Data extracted from a collection
______________________________
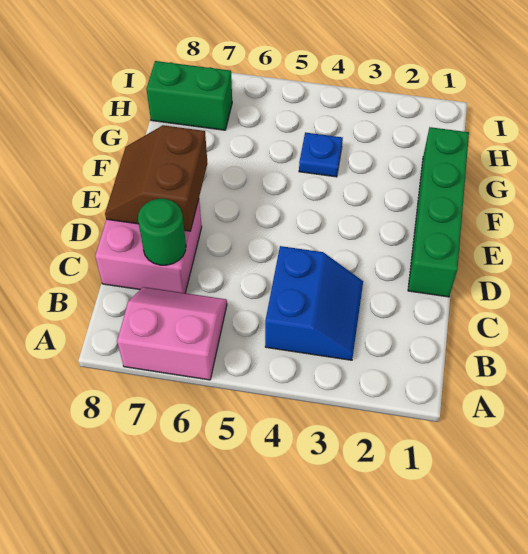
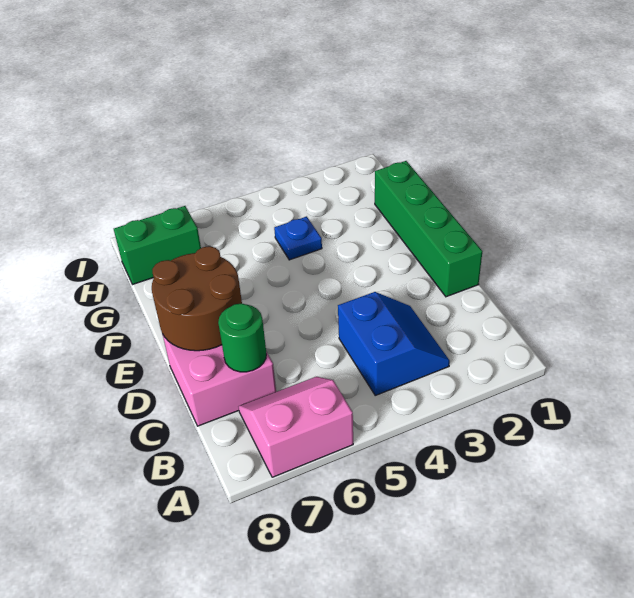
brown slope D7:E8 level 2 top 7 -> brown round brick D7:E8 level 2

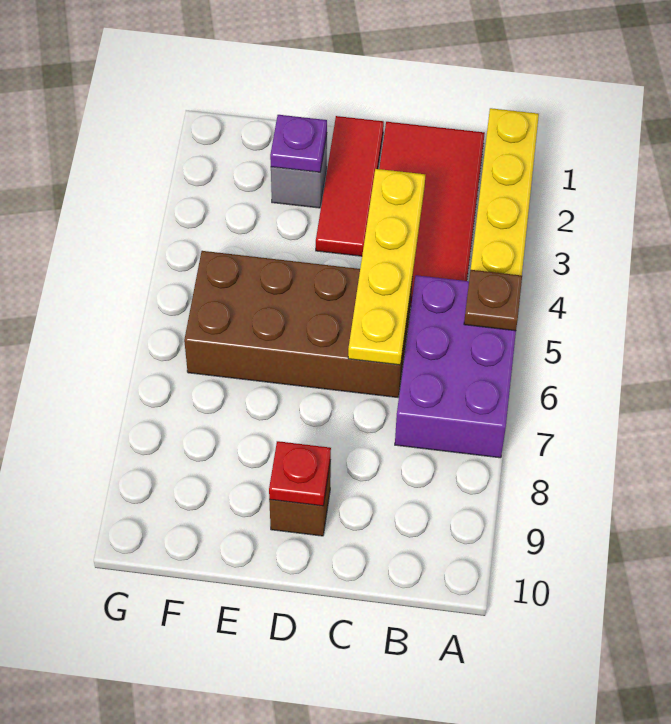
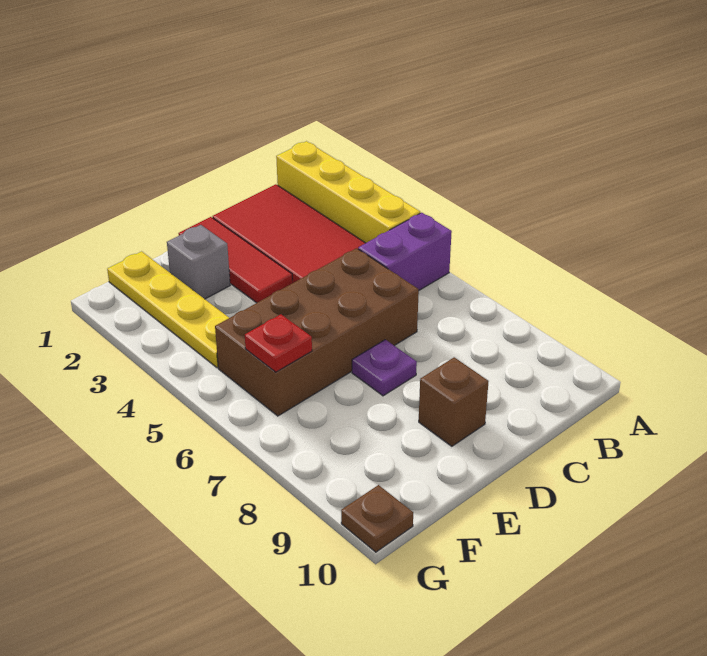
purple brick A5:B7 level 1 -> purple brick A5:B5 level 1
brown plate A5 level 2 -> brown plate G10 level 1
yellow plate C3:C6 level 2 -> yellow plate F1:F4 level 1
red plate D9 level 2 -> red plate F6 level 2
purple plate E2 level 2 -> purple plate D7 level 1

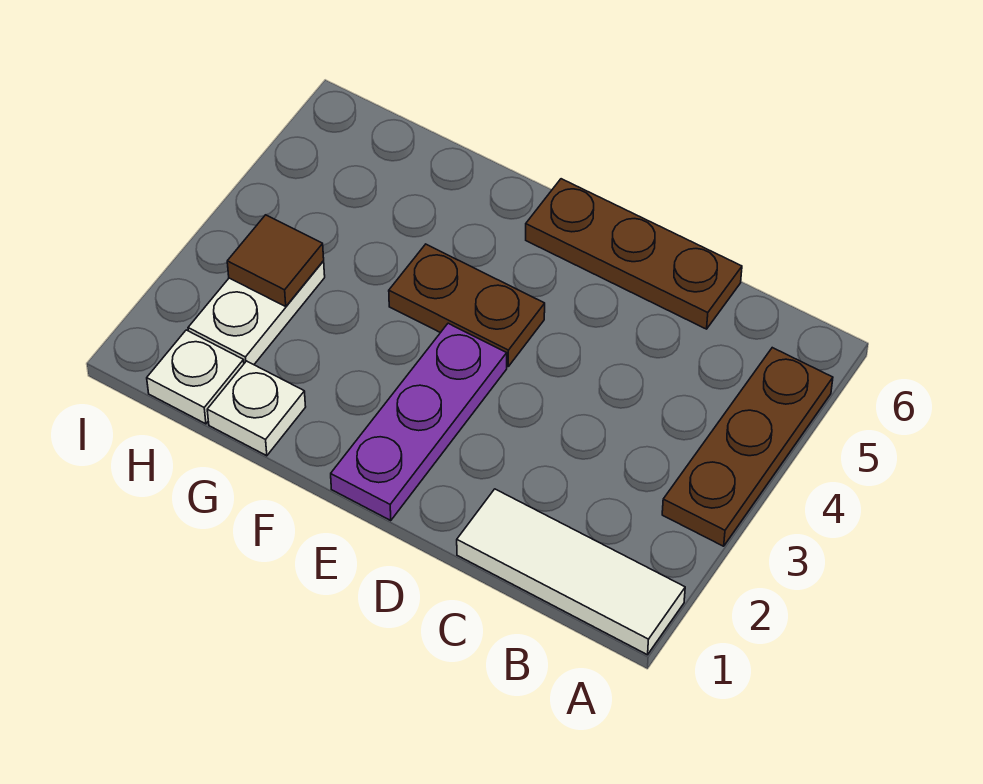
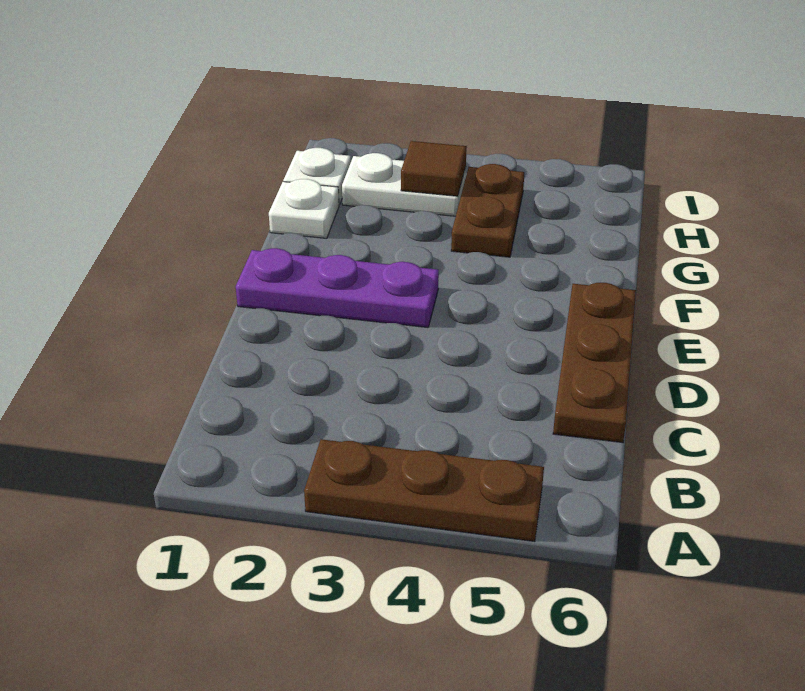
white tile A1:C1 level 1 -> none
brown plate E4:F4 level 1 -> brown plate G4:H4 level 1

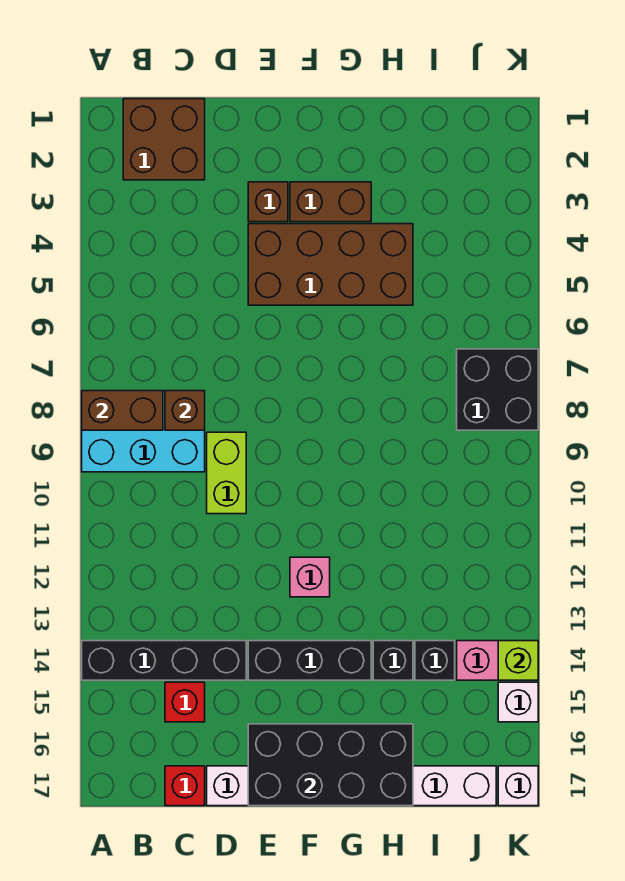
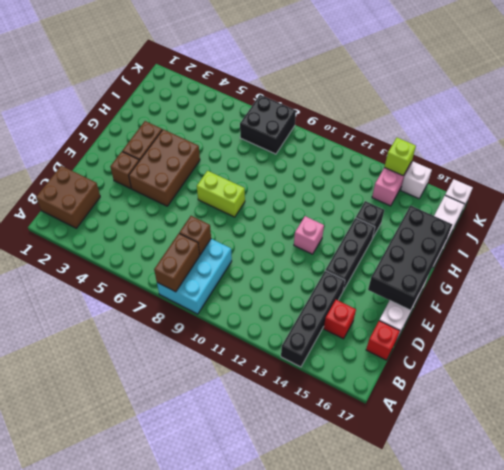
lime brick D9:D10 level 1 -> lime brick F7:F8 level 1
brown brick E4:H5 level 1 -> brown brick E4:G5 level 1
black brick I14 level 1 -> none

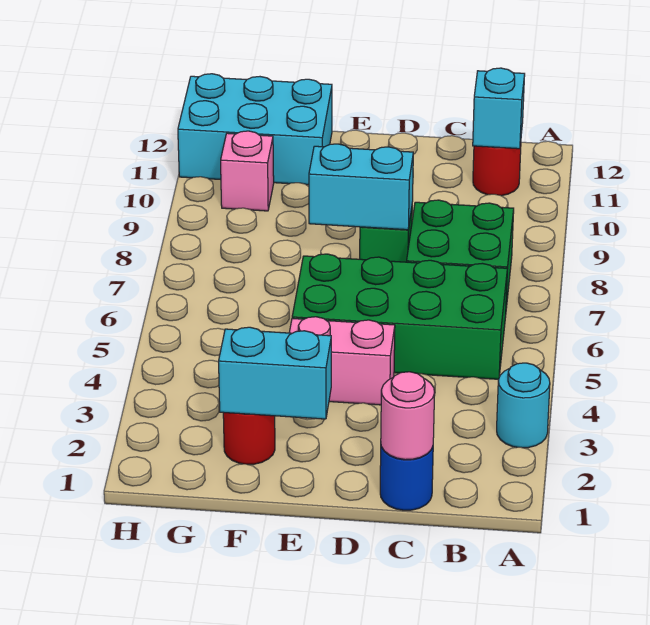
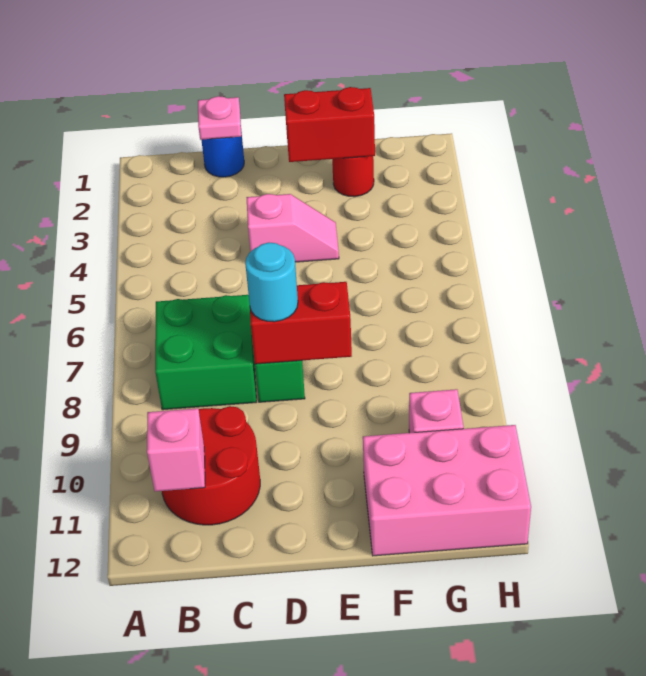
cyan round brick A3 level 1 -> cyan round brick D8 level 3
green brick B5:E6 level 1 -> none
red round brick B11 level 1 -> red round brick B10:C11 level 1
cyan brick B11 level 2 -> pink brick B11 level 2
pink round brick C1 level 2 -> pink plate C1 level 2
pink brick D4:E4 level 1 -> pink slope D4:E4 level 1 top D
cyan brick D8:E8 level 2 -> red brick D8:E8 level 2
cyan brick E2:F2 level 2 -> red brick E2:F2 level 2
cyan brick F11:H12 level 1 -> pink brick F11:H12 level 1

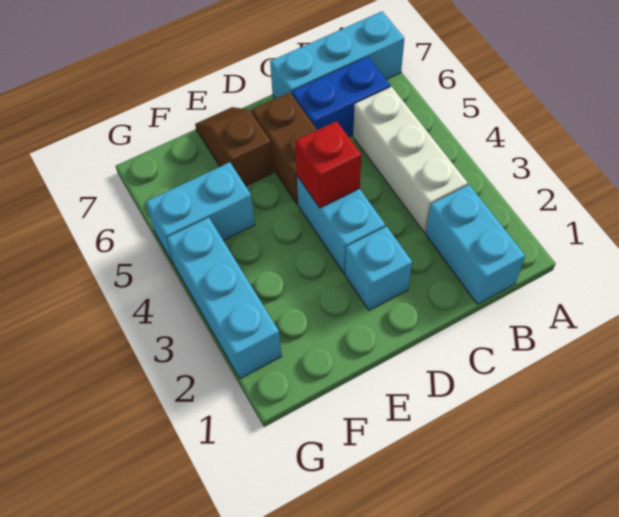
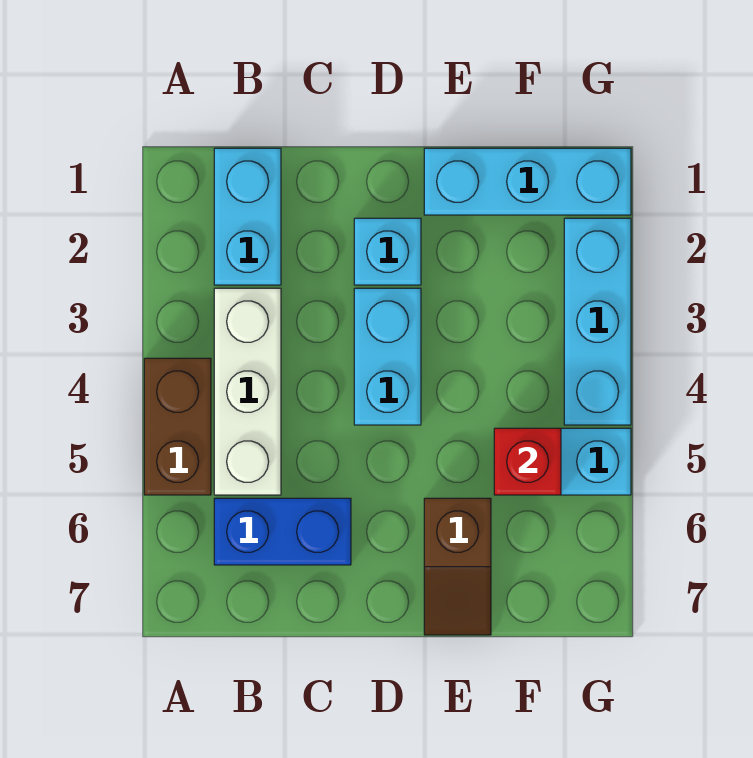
cyan brick A7:C7 level 1 -> cyan brick E1:G1 level 1
red brick D4 level 2 -> red brick F5 level 2
brown brick D5:D6 level 1 -> brown brick A4:A5 level 1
______________________________
▸ **Work to complete**: Search the data for the word "purple" and copy each line where it appears.

▸ **Output below**:
purple brick A5:B7 level 1 -> purple brick A5:B5 level 1
purple plate E2 level 2 -> purple plate D7 level 1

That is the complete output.